REQUIRED WORK: Please recast the lines in the data below as a JSON list of strings, with one string for each line and any blank lines omitted.

[Source records]

==*==

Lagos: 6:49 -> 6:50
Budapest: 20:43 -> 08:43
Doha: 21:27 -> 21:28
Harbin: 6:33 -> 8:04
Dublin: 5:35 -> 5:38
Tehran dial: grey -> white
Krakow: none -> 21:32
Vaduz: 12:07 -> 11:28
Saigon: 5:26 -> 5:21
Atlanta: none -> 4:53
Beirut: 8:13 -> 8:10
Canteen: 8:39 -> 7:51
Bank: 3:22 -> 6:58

==*==

SOLUTION FOR THIS TASK:
[
  "Lagos: 6:49 -> 6:50",
  "Budapest: 20:43 -> 08:43",
  "Doha: 21:27 -> 21:28",
  "Harbin: 6:33 -> 8:04",
  "Dublin: 5:35 -> 5:38",
  "Tehran dial: grey -> white",
  "Krakow: none -> 21:32",
  "Vaduz: 12:07 -> 11:28",
  "Saigon: 5:26 -> 5:21",
  "Atlanta: none -> 4:53",
  "Beirut: 8:13 -> 8:10",
  "Canteen: 8:39 -> 7:51",
  "Bank: 3:22 -> 6:58"
]